**PROBLEM TO WORK ON:**
Exactly the lines from the line containing "POT1 pin VCC: 5V -> 3V3" through the final line of the entries below must be returned, and only those, without pictures.

**ENTRIES PROVIDED:**
════

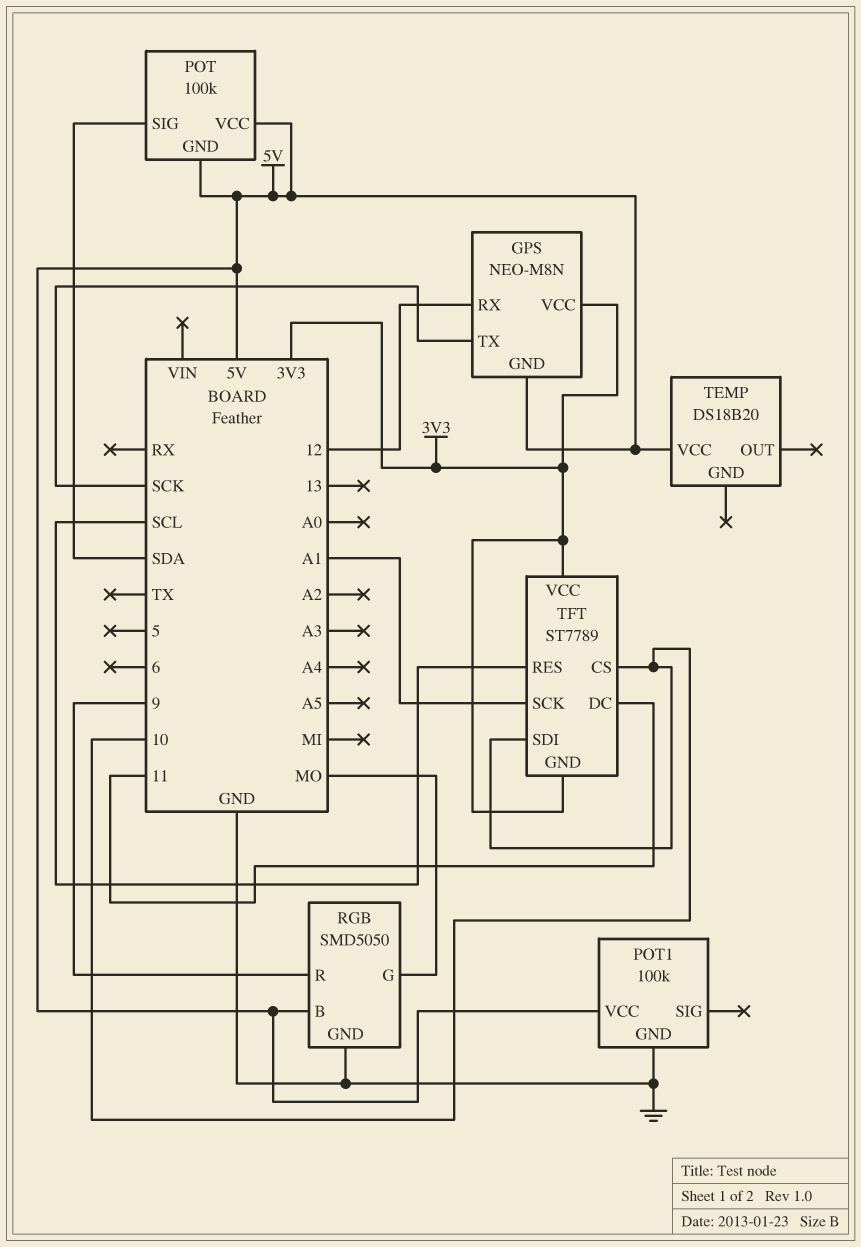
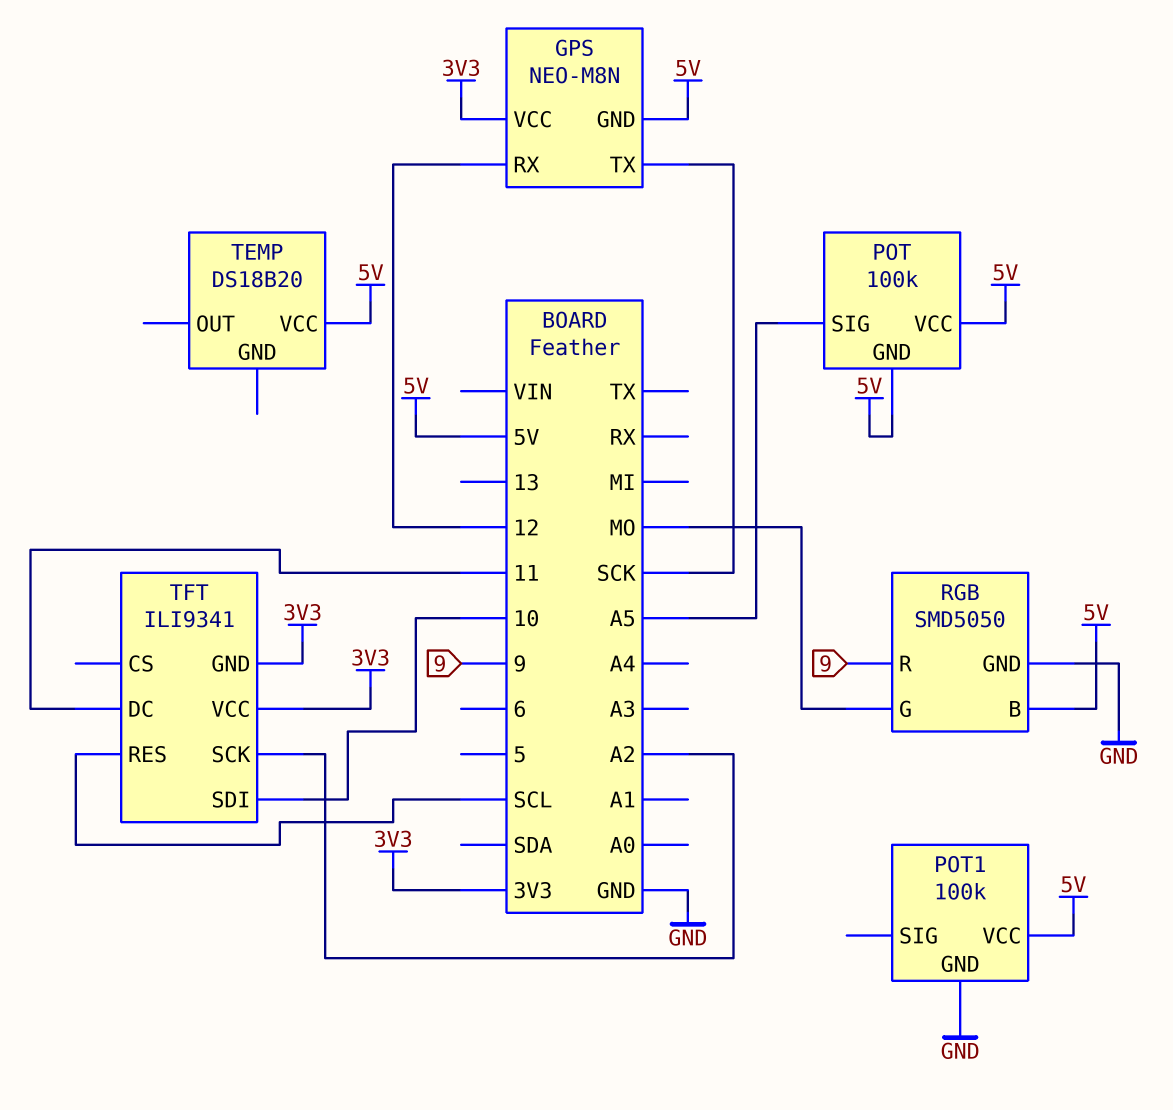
POT pin SIG: SDA -> A5
TFT: ST7789 -> ILI9341
TFT pin CS: 10 -> none
TFT pin SCK: A1 -> A2

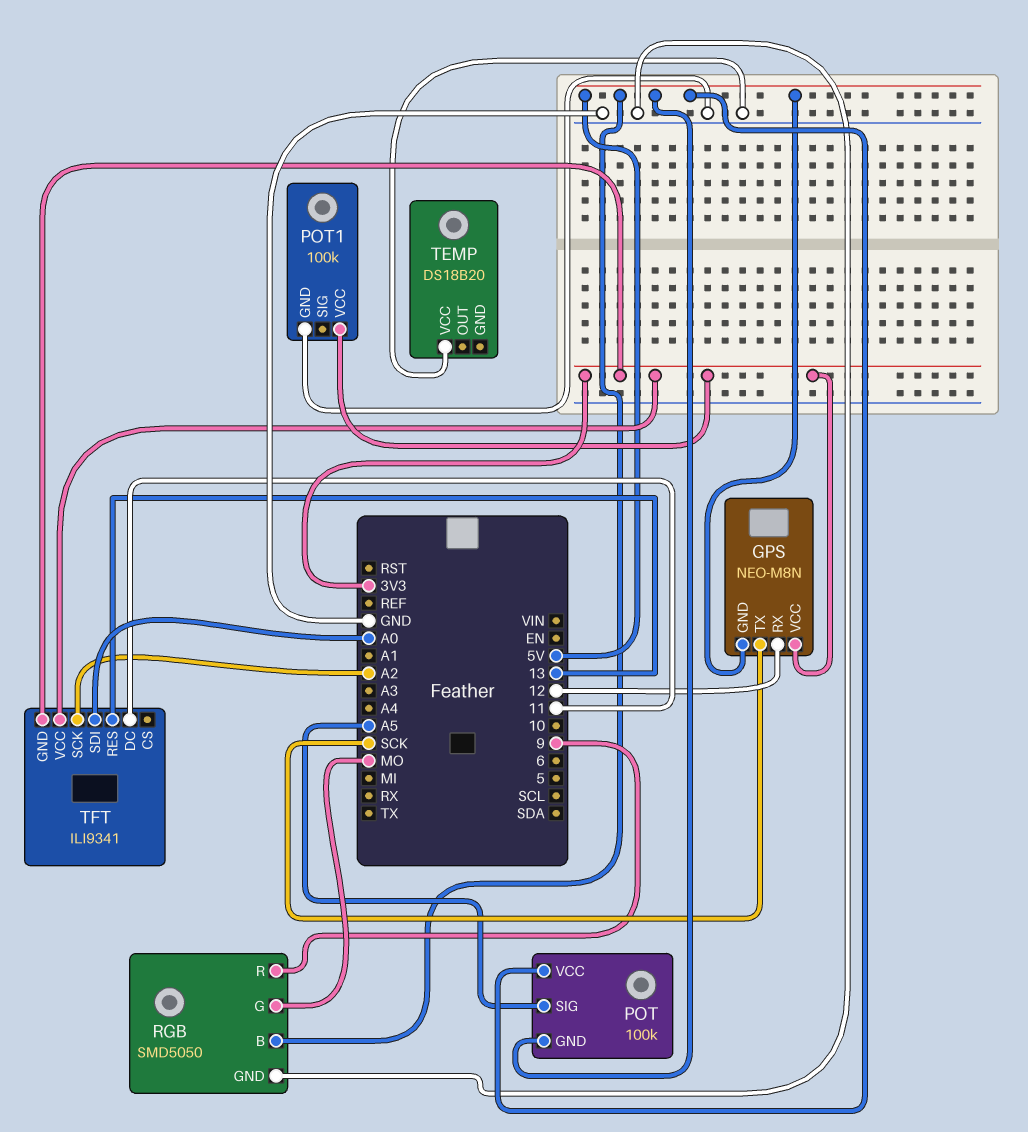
POT1 pin VCC: 5V -> 3V3
TEMP pin VCC: 5V -> GND
TFT pin RES: SCL -> 13
TFT pin SDI: 10 -> A0

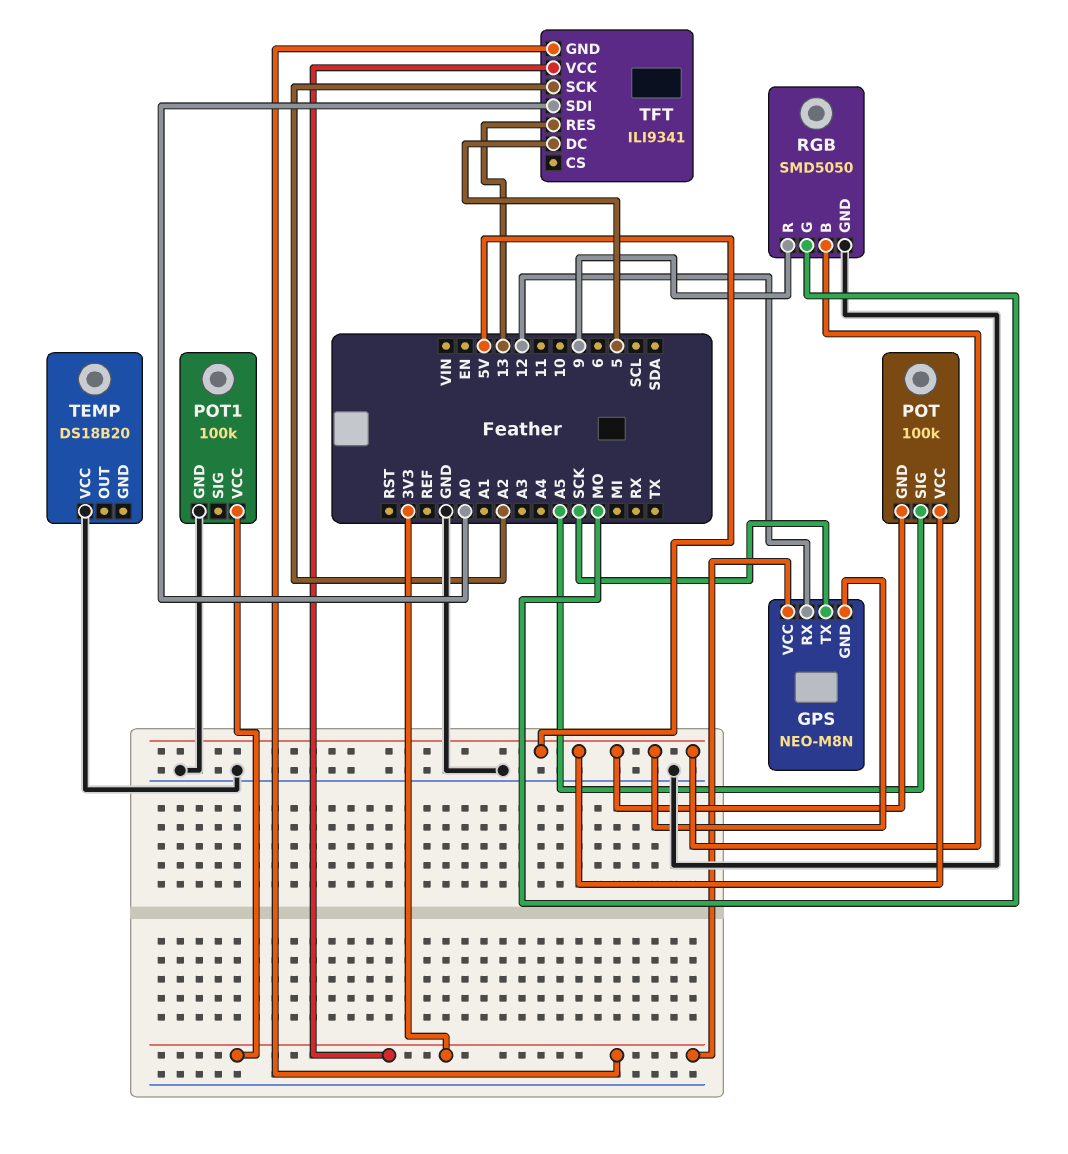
TFT pin DC: 11 -> 5

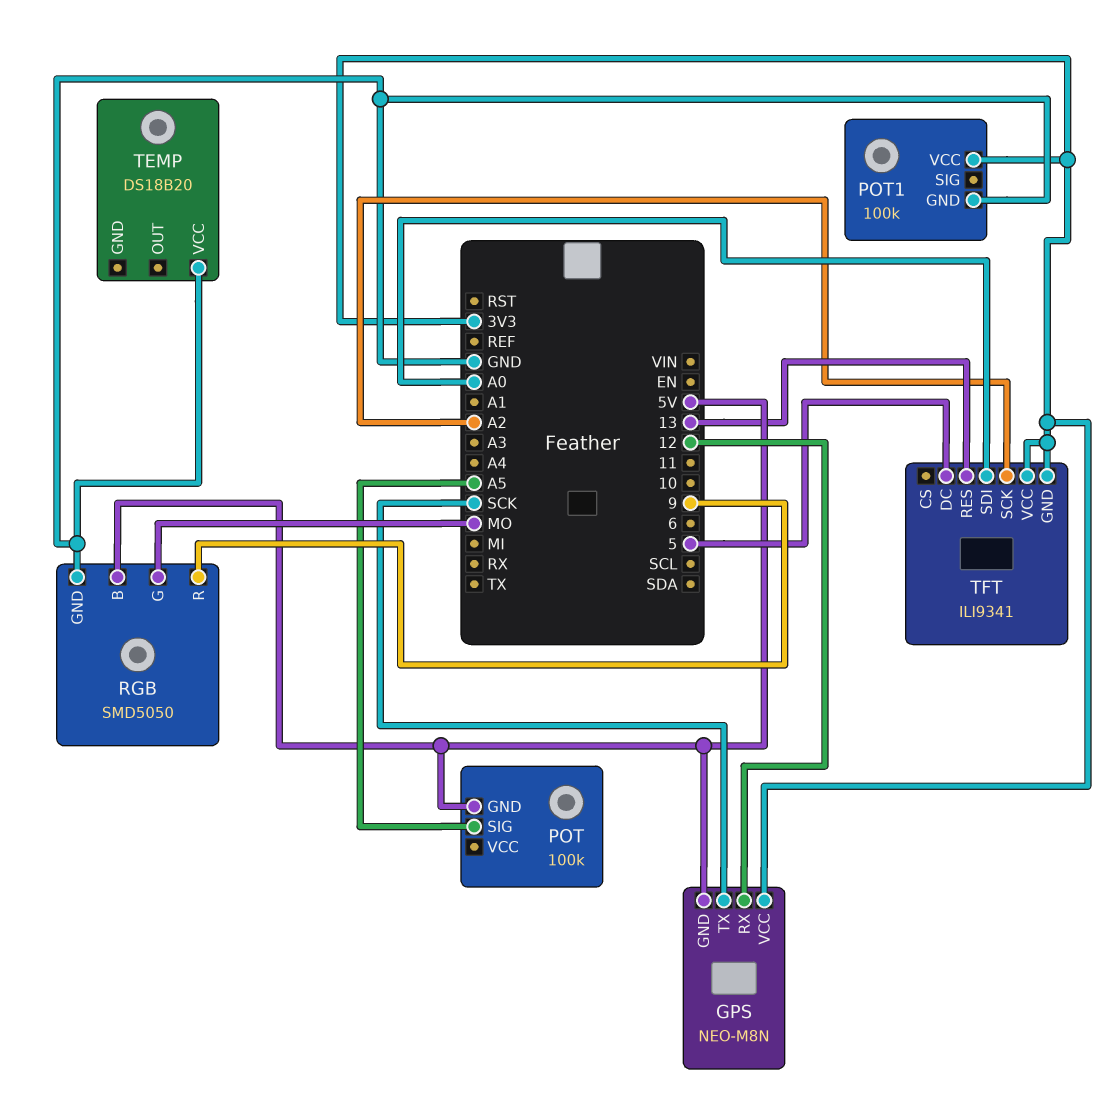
POT pin VCC: 5V -> none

════

**YOUR RESPONSE:**
POT1 pin VCC: 5V -> 3V3
TEMP pin VCC: 5V -> GND
TFT pin RES: SCL -> 13
TFT pin SDI: 10 -> A0

TFT pin DC: 11 -> 5

POT pin VCC: 5V -> none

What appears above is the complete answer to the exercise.